**How to complete this task:**
Retype, without any change, the line that contains "yellow banana: 5 -> 1" and every line that follows it to the end of the entries, and nothing else.

**Data for this exercise:**
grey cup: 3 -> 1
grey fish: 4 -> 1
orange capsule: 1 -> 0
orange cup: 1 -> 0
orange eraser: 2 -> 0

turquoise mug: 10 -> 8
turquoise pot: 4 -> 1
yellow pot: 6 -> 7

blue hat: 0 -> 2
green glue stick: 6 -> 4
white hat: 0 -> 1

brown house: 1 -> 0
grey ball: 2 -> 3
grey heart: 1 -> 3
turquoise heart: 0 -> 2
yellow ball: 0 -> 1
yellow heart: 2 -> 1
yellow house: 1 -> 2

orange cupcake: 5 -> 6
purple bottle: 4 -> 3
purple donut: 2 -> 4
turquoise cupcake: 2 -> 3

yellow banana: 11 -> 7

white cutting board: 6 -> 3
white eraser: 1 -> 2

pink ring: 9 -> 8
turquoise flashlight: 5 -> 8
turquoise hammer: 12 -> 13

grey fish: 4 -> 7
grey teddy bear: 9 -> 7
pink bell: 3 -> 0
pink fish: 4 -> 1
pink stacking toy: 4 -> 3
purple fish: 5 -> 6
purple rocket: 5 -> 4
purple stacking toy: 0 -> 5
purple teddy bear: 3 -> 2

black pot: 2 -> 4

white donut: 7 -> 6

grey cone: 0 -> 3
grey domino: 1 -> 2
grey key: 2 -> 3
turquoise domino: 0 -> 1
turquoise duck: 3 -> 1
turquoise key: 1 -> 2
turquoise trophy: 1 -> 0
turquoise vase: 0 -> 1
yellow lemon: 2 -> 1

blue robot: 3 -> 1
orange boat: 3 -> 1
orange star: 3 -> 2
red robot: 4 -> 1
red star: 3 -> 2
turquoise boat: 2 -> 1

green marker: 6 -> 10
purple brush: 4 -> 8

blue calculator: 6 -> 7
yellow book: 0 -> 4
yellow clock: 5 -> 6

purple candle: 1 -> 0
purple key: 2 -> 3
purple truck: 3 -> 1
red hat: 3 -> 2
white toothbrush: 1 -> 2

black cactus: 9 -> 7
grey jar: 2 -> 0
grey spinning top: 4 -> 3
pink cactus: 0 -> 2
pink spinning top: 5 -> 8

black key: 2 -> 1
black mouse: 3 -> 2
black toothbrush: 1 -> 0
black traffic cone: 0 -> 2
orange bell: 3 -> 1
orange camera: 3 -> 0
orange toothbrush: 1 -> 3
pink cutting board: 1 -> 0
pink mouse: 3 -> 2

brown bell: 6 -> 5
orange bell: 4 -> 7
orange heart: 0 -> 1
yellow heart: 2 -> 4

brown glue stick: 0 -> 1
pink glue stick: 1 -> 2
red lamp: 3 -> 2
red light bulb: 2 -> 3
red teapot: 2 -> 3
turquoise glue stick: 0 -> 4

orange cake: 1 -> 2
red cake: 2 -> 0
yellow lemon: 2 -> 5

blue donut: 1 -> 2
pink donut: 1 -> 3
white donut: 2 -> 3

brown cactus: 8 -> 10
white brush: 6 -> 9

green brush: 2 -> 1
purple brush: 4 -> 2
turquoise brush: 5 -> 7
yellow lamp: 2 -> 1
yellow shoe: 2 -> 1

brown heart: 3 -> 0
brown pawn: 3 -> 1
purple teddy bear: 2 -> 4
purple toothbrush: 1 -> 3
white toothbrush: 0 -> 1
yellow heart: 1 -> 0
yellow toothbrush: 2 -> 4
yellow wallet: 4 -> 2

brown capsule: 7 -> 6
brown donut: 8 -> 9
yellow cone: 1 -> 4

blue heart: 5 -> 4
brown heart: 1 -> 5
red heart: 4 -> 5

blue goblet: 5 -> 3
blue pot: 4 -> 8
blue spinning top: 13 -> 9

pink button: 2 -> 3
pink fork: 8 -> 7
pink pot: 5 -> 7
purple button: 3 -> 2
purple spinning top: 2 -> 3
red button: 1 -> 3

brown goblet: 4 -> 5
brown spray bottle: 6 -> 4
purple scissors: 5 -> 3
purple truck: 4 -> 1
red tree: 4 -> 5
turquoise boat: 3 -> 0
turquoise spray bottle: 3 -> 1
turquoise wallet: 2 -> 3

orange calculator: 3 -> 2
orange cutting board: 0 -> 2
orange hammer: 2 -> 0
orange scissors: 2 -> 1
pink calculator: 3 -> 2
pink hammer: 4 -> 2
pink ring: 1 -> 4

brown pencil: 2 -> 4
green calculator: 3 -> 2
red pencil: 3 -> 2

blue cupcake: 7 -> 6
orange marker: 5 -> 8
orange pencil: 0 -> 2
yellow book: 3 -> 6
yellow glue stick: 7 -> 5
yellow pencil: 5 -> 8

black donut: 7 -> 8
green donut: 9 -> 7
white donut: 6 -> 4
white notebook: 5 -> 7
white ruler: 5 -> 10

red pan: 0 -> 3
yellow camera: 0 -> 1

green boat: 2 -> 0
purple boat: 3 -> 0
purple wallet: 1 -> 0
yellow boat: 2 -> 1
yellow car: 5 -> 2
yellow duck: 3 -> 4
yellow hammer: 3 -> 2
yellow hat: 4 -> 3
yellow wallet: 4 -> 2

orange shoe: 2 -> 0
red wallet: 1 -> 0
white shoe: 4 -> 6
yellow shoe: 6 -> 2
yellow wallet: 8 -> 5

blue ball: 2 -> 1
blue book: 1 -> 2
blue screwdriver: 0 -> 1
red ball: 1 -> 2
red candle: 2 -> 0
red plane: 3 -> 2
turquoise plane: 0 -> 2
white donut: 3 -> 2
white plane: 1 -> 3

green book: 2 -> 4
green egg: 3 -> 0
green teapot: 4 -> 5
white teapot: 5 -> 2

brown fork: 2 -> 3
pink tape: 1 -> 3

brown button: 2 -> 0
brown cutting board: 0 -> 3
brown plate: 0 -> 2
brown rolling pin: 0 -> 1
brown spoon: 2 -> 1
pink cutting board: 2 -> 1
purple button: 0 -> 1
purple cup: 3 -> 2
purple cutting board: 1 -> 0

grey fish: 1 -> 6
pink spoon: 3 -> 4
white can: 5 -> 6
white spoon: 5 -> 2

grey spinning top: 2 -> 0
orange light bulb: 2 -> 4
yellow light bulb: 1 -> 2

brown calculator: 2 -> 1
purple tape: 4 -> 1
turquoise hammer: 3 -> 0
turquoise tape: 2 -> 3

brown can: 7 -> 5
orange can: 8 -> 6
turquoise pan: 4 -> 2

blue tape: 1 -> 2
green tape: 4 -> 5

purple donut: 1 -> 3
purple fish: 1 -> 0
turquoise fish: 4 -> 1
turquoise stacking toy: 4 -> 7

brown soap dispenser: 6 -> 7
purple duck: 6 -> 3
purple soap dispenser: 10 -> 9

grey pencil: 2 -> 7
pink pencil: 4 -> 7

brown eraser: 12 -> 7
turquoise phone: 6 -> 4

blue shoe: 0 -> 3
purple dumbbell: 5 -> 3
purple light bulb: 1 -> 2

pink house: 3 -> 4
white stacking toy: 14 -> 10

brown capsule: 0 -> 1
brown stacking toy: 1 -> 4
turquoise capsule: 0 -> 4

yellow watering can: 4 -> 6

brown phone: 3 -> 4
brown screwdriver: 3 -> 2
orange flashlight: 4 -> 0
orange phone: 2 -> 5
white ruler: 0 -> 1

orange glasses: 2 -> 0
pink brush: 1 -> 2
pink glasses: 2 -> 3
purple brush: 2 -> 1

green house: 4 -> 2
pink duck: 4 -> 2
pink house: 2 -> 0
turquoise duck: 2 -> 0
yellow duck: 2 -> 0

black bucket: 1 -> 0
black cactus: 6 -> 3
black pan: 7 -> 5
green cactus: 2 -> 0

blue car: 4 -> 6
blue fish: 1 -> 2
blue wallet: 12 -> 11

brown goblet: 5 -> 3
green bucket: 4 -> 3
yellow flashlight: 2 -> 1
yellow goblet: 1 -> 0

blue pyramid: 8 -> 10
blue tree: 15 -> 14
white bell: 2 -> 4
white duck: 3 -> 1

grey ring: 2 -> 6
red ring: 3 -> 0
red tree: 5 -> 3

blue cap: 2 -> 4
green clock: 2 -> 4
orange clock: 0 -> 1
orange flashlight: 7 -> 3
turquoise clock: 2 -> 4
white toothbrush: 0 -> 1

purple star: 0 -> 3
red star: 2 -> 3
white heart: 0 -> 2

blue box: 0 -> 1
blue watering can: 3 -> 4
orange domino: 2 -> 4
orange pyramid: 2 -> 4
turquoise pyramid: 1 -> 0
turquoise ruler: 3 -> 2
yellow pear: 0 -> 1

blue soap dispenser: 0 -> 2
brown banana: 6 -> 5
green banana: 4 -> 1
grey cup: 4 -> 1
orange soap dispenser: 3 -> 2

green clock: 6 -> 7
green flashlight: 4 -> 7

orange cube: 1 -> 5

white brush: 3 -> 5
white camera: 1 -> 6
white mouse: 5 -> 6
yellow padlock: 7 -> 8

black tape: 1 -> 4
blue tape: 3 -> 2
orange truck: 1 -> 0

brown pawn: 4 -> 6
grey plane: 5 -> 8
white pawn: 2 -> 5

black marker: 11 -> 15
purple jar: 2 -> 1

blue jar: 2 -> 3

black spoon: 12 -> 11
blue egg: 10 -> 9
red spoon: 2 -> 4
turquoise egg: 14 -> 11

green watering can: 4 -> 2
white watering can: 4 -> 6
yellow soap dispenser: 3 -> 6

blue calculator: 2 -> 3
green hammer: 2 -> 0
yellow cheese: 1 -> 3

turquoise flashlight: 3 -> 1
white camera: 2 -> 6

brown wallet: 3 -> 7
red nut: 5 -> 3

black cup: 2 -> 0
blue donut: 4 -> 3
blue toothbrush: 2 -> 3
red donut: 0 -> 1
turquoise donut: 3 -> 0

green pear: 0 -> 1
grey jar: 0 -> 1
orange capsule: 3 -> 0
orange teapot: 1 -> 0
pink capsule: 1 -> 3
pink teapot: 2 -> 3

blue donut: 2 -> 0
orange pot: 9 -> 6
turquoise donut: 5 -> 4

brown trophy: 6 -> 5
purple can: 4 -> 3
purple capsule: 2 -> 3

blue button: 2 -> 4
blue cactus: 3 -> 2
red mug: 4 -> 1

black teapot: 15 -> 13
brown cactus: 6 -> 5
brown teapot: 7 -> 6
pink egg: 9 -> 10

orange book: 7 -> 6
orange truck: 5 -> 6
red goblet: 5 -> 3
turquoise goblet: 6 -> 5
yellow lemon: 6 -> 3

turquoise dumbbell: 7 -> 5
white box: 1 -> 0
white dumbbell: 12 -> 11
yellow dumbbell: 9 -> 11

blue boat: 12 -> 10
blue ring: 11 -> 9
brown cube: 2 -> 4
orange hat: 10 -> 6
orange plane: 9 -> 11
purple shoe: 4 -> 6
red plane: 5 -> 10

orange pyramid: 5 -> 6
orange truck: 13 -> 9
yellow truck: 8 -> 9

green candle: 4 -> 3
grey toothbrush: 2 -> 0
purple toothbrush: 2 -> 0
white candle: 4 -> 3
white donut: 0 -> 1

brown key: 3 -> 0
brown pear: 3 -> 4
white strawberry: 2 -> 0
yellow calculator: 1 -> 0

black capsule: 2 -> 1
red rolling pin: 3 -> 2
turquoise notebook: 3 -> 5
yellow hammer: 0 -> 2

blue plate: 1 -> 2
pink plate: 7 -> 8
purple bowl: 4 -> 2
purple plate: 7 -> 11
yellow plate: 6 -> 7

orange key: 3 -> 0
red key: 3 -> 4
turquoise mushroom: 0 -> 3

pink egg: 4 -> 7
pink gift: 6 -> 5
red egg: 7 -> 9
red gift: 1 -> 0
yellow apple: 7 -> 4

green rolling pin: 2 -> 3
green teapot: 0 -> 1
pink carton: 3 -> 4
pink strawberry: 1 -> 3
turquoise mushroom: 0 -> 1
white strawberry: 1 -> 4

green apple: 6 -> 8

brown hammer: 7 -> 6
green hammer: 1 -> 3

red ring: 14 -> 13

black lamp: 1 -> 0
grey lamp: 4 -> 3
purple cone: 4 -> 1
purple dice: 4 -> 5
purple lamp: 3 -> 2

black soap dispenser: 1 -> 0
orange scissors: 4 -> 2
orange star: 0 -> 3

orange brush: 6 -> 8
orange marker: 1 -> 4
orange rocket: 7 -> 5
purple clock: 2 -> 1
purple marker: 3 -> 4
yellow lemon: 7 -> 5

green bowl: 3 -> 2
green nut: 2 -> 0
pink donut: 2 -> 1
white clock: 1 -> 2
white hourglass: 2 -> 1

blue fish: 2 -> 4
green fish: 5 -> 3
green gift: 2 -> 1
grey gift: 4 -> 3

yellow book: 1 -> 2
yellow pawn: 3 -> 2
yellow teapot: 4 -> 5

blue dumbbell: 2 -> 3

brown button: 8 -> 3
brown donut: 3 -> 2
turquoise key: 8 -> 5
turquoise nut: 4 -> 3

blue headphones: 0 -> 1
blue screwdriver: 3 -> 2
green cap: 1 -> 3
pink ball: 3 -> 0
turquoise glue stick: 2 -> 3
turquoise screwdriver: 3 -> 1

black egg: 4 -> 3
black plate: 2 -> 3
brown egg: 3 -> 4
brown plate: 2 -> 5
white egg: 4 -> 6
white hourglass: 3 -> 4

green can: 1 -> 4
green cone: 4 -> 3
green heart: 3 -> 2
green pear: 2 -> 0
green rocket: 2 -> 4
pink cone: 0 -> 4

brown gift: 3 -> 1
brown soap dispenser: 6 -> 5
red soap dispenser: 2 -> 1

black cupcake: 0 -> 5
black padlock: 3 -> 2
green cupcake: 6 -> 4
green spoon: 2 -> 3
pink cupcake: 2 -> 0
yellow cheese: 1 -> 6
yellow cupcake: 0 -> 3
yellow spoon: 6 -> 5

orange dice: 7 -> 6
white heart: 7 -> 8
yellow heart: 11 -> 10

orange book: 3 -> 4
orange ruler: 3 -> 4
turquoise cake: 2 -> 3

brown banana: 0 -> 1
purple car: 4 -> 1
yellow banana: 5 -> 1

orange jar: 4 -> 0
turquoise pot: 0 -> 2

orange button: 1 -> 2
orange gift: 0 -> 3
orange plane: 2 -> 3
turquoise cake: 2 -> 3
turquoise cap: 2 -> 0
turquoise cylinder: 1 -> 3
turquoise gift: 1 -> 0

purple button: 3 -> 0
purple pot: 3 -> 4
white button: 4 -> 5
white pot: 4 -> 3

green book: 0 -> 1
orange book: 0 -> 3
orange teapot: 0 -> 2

**Result of the task:**
yellow banana: 5 -> 1

orange jar: 4 -> 0
turquoise pot: 0 -> 2

orange button: 1 -> 2
orange gift: 0 -> 3
orange plane: 2 -> 3
turquoise cake: 2 -> 3
turquoise cap: 2 -> 0
turquoise cylinder: 1 -> 3
turquoise gift: 1 -> 0

purple button: 3 -> 0
purple pot: 3 -> 4
white button: 4 -> 5
white pot: 4 -> 3

green book: 0 -> 1
orange book: 0 -> 3
orange teapot: 0 -> 2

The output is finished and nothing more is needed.